__EXERCISE DETAILS__
Scan the lines below; pull out those with "diode".

[Itemized modification records]

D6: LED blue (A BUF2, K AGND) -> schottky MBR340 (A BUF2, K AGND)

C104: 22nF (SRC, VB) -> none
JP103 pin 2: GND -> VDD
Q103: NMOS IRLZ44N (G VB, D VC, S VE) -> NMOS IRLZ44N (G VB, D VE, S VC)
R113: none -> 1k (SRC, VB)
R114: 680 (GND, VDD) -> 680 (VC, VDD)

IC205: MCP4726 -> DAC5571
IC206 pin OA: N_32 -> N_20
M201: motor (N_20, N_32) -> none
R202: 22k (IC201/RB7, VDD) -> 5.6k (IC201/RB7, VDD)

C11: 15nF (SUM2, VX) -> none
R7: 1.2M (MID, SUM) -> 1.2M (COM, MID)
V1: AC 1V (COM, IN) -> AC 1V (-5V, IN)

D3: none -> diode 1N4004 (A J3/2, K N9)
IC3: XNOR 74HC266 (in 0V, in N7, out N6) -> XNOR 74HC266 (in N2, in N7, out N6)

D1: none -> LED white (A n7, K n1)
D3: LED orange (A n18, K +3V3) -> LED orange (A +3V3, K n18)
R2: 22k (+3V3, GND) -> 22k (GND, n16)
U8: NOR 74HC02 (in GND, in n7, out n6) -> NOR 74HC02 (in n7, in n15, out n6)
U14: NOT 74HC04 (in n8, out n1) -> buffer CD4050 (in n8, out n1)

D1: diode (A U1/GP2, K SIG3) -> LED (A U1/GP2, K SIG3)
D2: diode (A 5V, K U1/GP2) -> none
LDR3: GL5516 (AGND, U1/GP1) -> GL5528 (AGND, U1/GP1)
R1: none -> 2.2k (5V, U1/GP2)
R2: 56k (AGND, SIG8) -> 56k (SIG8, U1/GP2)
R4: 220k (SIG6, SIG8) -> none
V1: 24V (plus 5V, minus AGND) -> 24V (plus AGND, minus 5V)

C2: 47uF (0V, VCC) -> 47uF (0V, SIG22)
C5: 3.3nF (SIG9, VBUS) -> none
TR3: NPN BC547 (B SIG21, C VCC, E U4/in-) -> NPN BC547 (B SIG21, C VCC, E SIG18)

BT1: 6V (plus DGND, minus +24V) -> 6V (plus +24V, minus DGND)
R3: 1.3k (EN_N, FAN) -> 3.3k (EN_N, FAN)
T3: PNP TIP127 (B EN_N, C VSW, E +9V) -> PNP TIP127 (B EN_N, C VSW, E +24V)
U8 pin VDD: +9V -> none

__RESULT BELOW__
D3: none -> diode 1N4004 (A J3/2, K N9)
D1: diode (A U1/GP2, K SIG3) -> LED (A U1/GP2, K SIG3)
D2: diode (A 5V, K U1/GP2) -> none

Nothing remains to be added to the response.